WHAT THE EXERCISE ASKS
Return each of the entries below word for word, without changing or leaving out any line.

DATA FOR THIS EXERCISE

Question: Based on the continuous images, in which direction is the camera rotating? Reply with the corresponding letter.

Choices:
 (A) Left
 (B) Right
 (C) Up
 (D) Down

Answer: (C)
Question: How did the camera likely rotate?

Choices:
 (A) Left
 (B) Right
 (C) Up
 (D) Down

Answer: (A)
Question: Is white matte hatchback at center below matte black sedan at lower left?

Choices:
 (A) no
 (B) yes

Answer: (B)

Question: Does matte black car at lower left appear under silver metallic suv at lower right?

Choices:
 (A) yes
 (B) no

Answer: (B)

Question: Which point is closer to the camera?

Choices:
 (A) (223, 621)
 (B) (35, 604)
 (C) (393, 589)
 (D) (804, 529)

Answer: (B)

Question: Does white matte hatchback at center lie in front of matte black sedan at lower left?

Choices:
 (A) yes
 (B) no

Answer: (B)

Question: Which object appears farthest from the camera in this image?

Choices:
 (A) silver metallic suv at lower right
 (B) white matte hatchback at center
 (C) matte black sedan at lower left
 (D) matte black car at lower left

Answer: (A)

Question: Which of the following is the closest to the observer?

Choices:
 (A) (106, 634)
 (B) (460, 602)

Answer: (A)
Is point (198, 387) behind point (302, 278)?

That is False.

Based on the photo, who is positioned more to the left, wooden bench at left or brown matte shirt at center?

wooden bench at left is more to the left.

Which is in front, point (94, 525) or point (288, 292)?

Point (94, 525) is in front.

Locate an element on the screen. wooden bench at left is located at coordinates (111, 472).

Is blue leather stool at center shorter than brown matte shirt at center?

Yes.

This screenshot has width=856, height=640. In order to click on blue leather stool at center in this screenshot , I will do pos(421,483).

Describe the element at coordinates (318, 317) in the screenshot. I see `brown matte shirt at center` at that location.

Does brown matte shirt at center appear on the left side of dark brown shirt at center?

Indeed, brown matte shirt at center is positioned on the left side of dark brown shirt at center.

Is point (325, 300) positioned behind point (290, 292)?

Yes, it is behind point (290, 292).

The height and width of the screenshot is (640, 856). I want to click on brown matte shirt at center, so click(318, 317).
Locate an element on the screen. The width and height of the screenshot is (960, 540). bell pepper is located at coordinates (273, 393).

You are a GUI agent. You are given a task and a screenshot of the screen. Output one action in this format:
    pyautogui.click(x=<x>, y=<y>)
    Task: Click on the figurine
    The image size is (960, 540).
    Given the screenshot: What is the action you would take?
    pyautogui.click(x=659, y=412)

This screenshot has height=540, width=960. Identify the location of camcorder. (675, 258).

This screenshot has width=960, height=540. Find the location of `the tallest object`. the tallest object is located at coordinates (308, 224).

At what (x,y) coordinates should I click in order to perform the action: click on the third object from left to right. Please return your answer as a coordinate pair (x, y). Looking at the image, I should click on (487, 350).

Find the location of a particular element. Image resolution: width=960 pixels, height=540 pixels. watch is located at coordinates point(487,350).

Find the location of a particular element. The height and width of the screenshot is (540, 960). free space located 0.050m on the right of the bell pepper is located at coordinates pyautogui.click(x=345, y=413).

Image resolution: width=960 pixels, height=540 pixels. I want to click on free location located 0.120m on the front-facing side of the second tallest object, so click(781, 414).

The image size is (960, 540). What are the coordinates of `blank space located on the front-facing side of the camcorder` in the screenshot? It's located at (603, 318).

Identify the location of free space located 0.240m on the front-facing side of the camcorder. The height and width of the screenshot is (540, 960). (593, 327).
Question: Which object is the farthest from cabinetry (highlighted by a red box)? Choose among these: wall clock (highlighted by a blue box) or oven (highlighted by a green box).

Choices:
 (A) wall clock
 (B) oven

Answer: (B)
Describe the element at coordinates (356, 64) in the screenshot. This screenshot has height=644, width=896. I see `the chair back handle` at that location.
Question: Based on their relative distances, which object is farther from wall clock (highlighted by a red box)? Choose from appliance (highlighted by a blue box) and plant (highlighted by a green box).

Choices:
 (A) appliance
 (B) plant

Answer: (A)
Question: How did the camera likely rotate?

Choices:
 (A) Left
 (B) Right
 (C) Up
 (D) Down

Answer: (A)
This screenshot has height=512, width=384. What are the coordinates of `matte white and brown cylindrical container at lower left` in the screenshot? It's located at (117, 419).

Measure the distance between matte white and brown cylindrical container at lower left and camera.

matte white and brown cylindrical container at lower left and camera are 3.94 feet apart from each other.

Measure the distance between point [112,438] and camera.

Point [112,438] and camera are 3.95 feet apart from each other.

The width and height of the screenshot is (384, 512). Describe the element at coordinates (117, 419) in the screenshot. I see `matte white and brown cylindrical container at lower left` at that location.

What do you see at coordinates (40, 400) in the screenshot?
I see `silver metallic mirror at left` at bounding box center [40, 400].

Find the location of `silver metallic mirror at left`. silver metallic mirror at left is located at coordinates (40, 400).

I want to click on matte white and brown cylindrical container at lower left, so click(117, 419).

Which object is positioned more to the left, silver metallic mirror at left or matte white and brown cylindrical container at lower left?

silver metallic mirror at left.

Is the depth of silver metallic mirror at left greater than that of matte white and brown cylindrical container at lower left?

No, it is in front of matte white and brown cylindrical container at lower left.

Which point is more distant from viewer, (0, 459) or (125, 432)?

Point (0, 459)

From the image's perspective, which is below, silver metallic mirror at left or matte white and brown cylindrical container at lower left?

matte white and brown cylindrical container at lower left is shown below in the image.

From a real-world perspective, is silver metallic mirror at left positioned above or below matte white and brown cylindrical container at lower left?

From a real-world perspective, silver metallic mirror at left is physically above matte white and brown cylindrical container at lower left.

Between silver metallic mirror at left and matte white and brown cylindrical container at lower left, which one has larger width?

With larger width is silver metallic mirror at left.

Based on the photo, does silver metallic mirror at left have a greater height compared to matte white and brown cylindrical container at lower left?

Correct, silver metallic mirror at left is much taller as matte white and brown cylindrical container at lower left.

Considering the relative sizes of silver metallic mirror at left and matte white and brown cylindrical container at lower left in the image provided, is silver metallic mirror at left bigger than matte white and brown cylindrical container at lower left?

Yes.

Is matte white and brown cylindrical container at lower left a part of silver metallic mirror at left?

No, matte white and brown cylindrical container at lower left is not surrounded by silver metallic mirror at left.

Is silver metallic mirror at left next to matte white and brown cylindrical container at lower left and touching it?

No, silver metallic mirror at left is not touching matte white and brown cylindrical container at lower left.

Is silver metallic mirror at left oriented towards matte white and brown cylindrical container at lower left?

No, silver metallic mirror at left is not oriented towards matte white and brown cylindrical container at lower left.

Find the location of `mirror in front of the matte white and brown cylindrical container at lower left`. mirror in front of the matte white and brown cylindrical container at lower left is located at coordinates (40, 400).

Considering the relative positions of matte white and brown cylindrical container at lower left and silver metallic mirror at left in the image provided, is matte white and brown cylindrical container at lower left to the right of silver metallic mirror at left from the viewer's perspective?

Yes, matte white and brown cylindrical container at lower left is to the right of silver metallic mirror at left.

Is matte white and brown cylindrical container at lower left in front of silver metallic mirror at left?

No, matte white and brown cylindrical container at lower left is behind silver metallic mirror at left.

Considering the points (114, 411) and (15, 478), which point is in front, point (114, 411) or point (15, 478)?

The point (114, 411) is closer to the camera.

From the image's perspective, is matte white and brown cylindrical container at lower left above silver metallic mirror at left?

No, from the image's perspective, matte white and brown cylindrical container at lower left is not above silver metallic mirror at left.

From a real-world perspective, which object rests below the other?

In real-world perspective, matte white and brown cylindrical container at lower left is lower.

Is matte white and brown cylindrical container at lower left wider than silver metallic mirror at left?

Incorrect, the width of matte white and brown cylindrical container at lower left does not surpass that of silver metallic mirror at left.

FINISHED TASK
Question: Based on the continuous images, in which direction is the camera rotating? Reply with the corresponding letter.

Choices:
 (A) Left
 (B) Right
 (C) Up
 (D) Down

Answer: (C)
Question: How did the camera likely rotate?

Choices:
 (A) Left
 (B) Right
 (C) Up
 (D) Down

Answer: (A)
Question: Is white matte hatchback at center below matte black sedan at lower left?

Choices:
 (A) no
 (B) yes

Answer: (B)

Question: Does matte black car at lower left appear under silver metallic suv at lower right?

Choices:
 (A) yes
 (B) no

Answer: (B)

Question: Which point is closer to the camera?

Choices:
 (A) (223, 621)
 (B) (35, 604)
 (C) (393, 589)
 (D) (804, 529)

Answer: (B)

Question: Does white matte hatchback at center lie in front of matte black sedan at lower left?

Choices:
 (A) yes
 (B) no

Answer: (B)

Question: Which object appears farthest from the camera in this image?

Choices:
 (A) silver metallic suv at lower right
 (B) white matte hatchback at center
 (C) matte black sedan at lower left
 (D) matte black car at lower left

Answer: (A)

Question: Which of the following is the closest to the observer?

Choices:
 (A) (106, 634)
 (B) (460, 602)

Answer: (A)
Is point (198, 387) behind point (302, 278)?

That is False.

Based on the photo, who is positioned more to the left, wooden bench at left or brown matte shirt at center?

wooden bench at left is more to the left.

Which is in front, point (94, 525) or point (288, 292)?

Point (94, 525) is in front.

Locate an element on the screen. wooden bench at left is located at coordinates (111, 472).

Is blue leather stool at center shorter than brown matte shirt at center?

Yes.

This screenshot has width=856, height=640. In order to click on blue leather stool at center in this screenshot , I will do pos(421,483).

Describe the element at coordinates (318, 317) in the screenshot. I see `brown matte shirt at center` at that location.

Does brown matte shirt at center appear on the left side of dark brown shirt at center?

Indeed, brown matte shirt at center is positioned on the left side of dark brown shirt at center.

Is point (325, 300) positioned behind point (290, 292)?

Yes, it is behind point (290, 292).

The height and width of the screenshot is (640, 856). I want to click on brown matte shirt at center, so click(318, 317).
Locate an element on the screen. The width and height of the screenshot is (960, 540). bell pepper is located at coordinates (273, 393).

You are a GUI agent. You are given a task and a screenshot of the screen. Output one action in this format:
    pyautogui.click(x=<x>, y=<y>)
    Task: Click on the figurine
    The image size is (960, 540).
    Given the screenshot: What is the action you would take?
    pyautogui.click(x=659, y=412)

This screenshot has height=540, width=960. Identify the location of camcorder. (675, 258).

This screenshot has width=960, height=540. Find the location of `the tallest object`. the tallest object is located at coordinates (308, 224).

At what (x,y) coordinates should I click in order to perform the action: click on the third object from left to right. Please return your answer as a coordinate pair (x, y). Looking at the image, I should click on (487, 350).

Find the location of a particular element. Image resolution: width=960 pixels, height=540 pixels. watch is located at coordinates point(487,350).

Find the location of a particular element. The height and width of the screenshot is (540, 960). free space located 0.050m on the right of the bell pepper is located at coordinates pyautogui.click(x=345, y=413).

Image resolution: width=960 pixels, height=540 pixels. I want to click on free location located 0.120m on the front-facing side of the second tallest object, so click(781, 414).

The image size is (960, 540). What are the coordinates of `blank space located on the front-facing side of the camcorder` in the screenshot? It's located at (603, 318).

Identify the location of free space located 0.240m on the front-facing side of the camcorder. The height and width of the screenshot is (540, 960). (593, 327).
Question: Which object is the farthest from cabinetry (highlighted by a red box)? Choose among these: wall clock (highlighted by a blue box) or oven (highlighted by a green box).

Choices:
 (A) wall clock
 (B) oven

Answer: (B)
Describe the element at coordinates (356, 64) in the screenshot. This screenshot has height=644, width=896. I see `the chair back handle` at that location.
Question: Based on their relative distances, which object is farther from wall clock (highlighted by a red box)? Choose from appliance (highlighted by a blue box) and plant (highlighted by a green box).

Choices:
 (A) appliance
 (B) plant

Answer: (A)
Question: How did the camera likely rotate?

Choices:
 (A) Left
 (B) Right
 (C) Up
 (D) Down

Answer: (A)
This screenshot has height=512, width=384. What are the coordinates of `matte white and brown cylindrical container at lower left` in the screenshot? It's located at (117, 419).

Measure the distance between matte white and brown cylindrical container at lower left and camera.

matte white and brown cylindrical container at lower left and camera are 3.94 feet apart from each other.

Measure the distance between point [112,438] and camera.

Point [112,438] and camera are 3.95 feet apart from each other.

The width and height of the screenshot is (384, 512). Describe the element at coordinates (117, 419) in the screenshot. I see `matte white and brown cylindrical container at lower left` at that location.

What do you see at coordinates (40, 400) in the screenshot?
I see `silver metallic mirror at left` at bounding box center [40, 400].

Find the location of `silver metallic mirror at left`. silver metallic mirror at left is located at coordinates (40, 400).

I want to click on matte white and brown cylindrical container at lower left, so click(117, 419).

Which object is positioned more to the left, silver metallic mirror at left or matte white and brown cylindrical container at lower left?

silver metallic mirror at left.

Is the depth of silver metallic mirror at left greater than that of matte white and brown cylindrical container at lower left?

No, it is in front of matte white and brown cylindrical container at lower left.

Which point is more distant from viewer, (0, 459) or (125, 432)?

Point (0, 459)

From the image's perspective, which is below, silver metallic mirror at left or matte white and brown cylindrical container at lower left?

matte white and brown cylindrical container at lower left is shown below in the image.

From a real-world perspective, is silver metallic mirror at left positioned above or below matte white and brown cylindrical container at lower left?

From a real-world perspective, silver metallic mirror at left is physically above matte white and brown cylindrical container at lower left.

Between silver metallic mirror at left and matte white and brown cylindrical container at lower left, which one has larger width?

With larger width is silver metallic mirror at left.

Based on the photo, does silver metallic mirror at left have a greater height compared to matte white and brown cylindrical container at lower left?

Correct, silver metallic mirror at left is much taller as matte white and brown cylindrical container at lower left.

Considering the relative sizes of silver metallic mirror at left and matte white and brown cylindrical container at lower left in the image provided, is silver metallic mirror at left bigger than matte white and brown cylindrical container at lower left?

Yes.

Is matte white and brown cylindrical container at lower left a part of silver metallic mirror at left?

No, matte white and brown cylindrical container at lower left is not surrounded by silver metallic mirror at left.

Is silver metallic mirror at left next to matte white and brown cylindrical container at lower left and touching it?

No, silver metallic mirror at left is not touching matte white and brown cylindrical container at lower left.

Is silver metallic mirror at left oriented towards matte white and brown cylindrical container at lower left?

No, silver metallic mirror at left is not oriented towards matte white and brown cylindrical container at lower left.

Find the location of `mirror in front of the matte white and brown cylindrical container at lower left`. mirror in front of the matte white and brown cylindrical container at lower left is located at coordinates (40, 400).

Considering the relative positions of matte white and brown cylindrical container at lower left and silver metallic mirror at left in the image provided, is matte white and brown cylindrical container at lower left to the right of silver metallic mirror at left from the viewer's perspective?

Yes, matte white and brown cylindrical container at lower left is to the right of silver metallic mirror at left.

Is matte white and brown cylindrical container at lower left in front of silver metallic mirror at left?

No, matte white and brown cylindrical container at lower left is behind silver metallic mirror at left.

Considering the points (114, 411) and (15, 478), which point is in front, point (114, 411) or point (15, 478)?

The point (114, 411) is closer to the camera.

From the image's perspective, is matte white and brown cylindrical container at lower left above silver metallic mirror at left?

No, from the image's perspective, matte white and brown cylindrical container at lower left is not above silver metallic mirror at left.

From a real-world perspective, which object rests below the other?

In real-world perspective, matte white and brown cylindrical container at lower left is lower.

Is matte white and brown cylindrical container at lower left wider than silver metallic mirror at left?

Incorrect, the width of matte white and brown cylindrical container at lower left does not surpass that of silver metallic mirror at left.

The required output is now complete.